_PROBLEM:_ Find the lines of the data below that include "green". Report their number only.

Object correspondence data:
═══
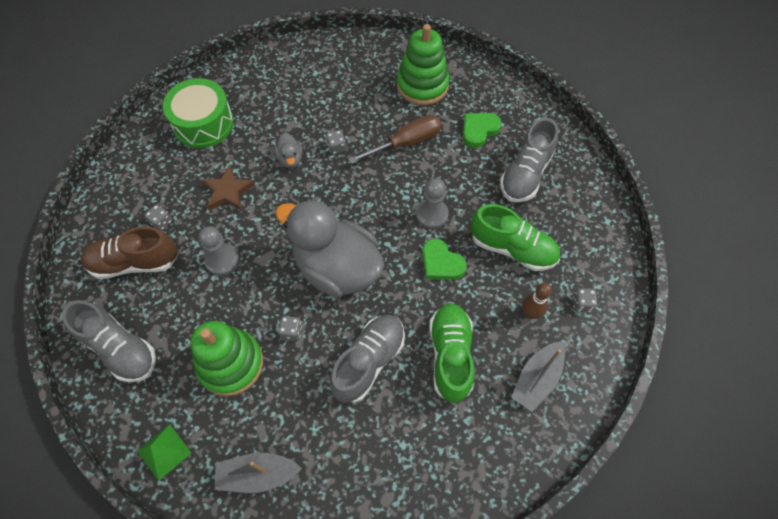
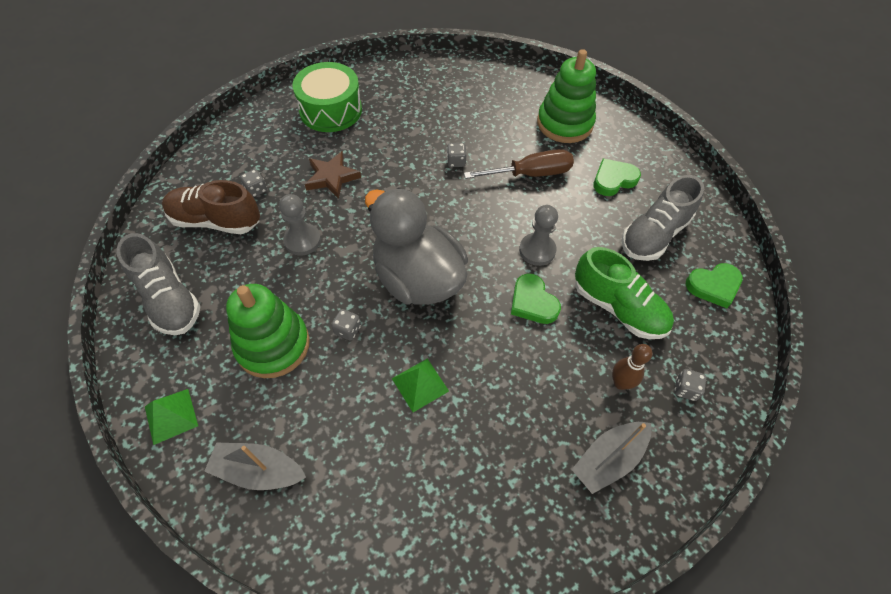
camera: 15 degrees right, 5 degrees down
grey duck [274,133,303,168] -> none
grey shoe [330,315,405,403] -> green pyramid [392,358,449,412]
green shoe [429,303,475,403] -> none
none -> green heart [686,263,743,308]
═══
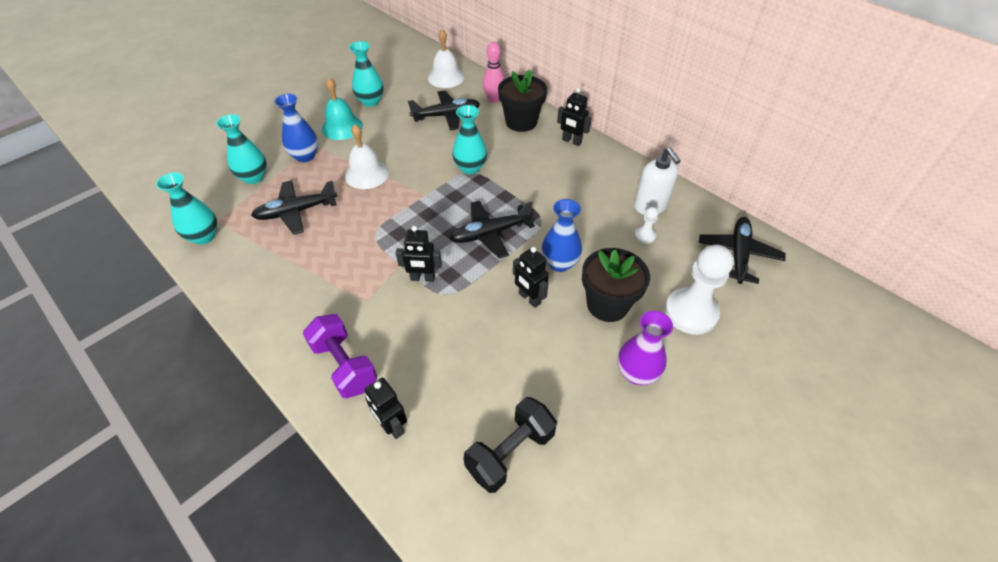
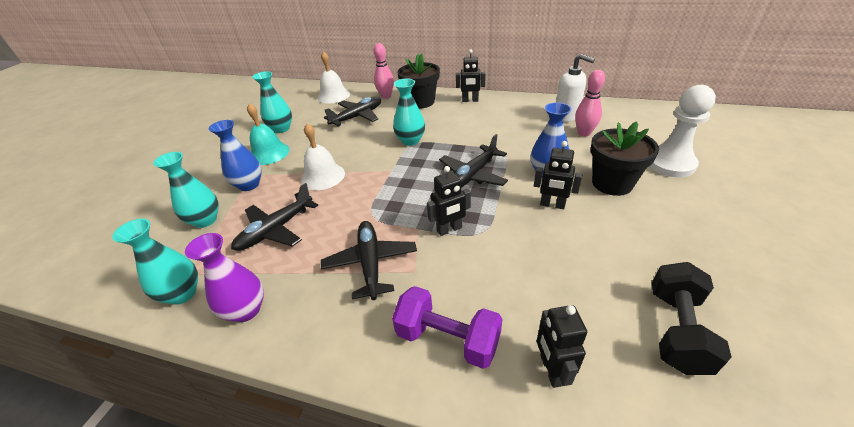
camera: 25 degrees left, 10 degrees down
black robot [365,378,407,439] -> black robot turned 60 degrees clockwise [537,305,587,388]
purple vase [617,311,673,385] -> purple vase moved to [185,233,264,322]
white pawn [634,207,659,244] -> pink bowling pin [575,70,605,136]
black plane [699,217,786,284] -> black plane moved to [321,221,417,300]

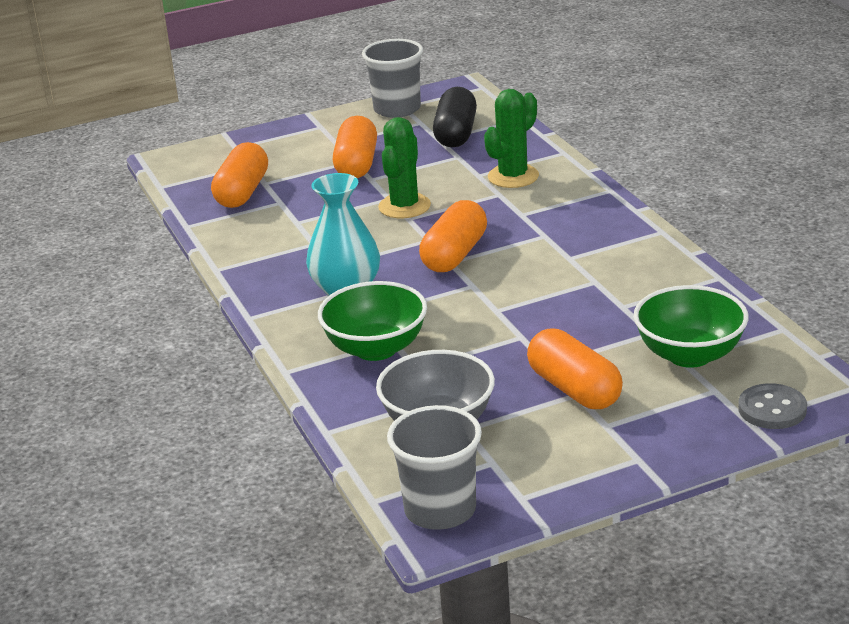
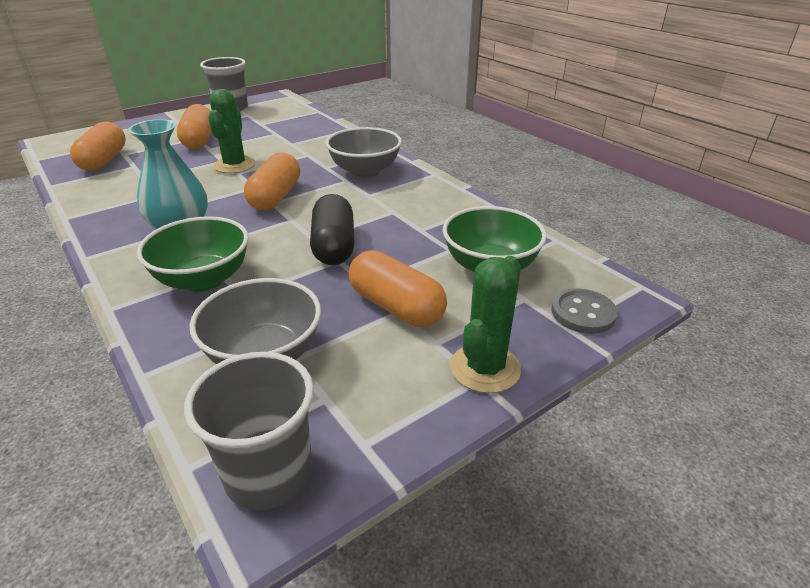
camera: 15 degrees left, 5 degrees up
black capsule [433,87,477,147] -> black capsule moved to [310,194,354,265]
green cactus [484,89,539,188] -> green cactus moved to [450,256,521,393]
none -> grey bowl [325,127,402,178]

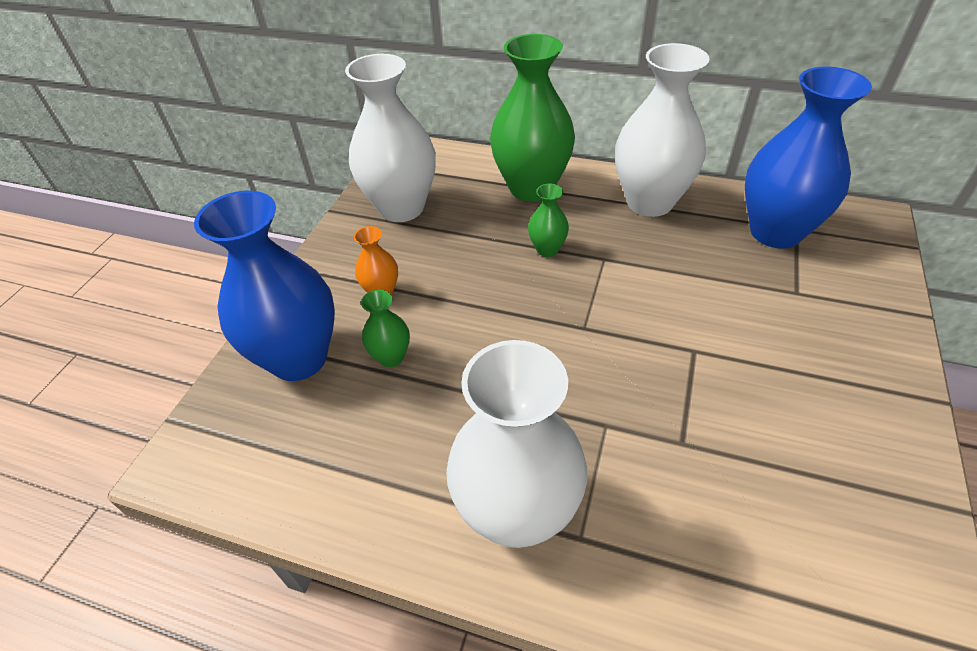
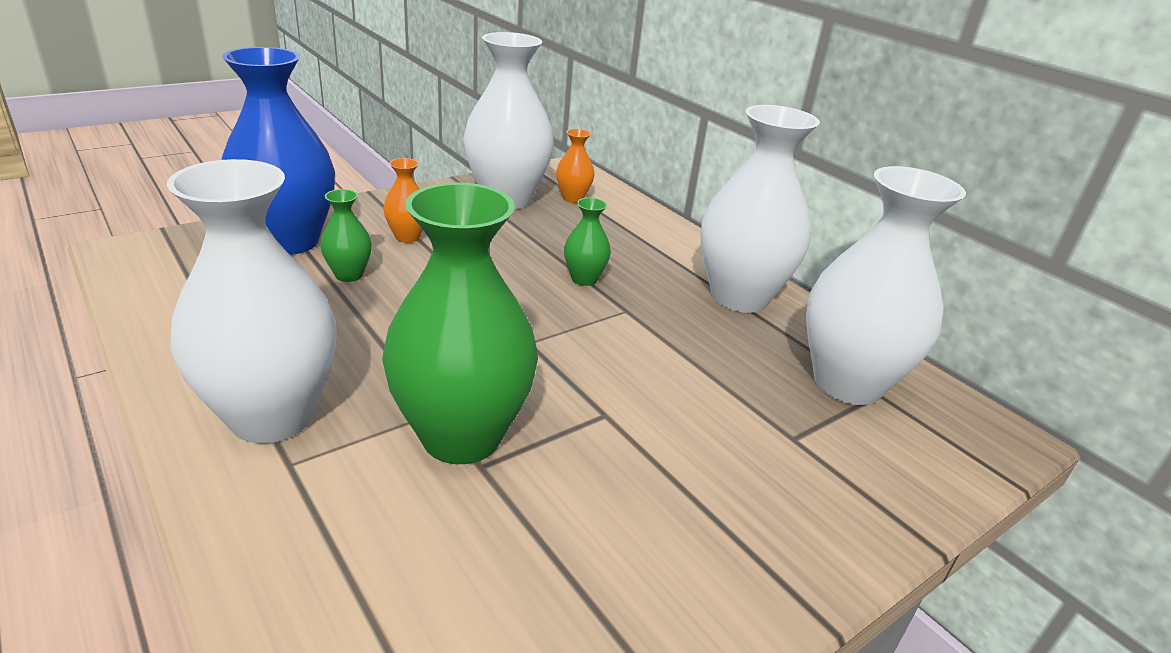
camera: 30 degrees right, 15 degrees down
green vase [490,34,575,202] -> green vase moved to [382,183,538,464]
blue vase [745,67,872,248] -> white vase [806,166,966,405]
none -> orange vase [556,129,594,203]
═══
_RESPONSE TO THE EXERCISE:_ 5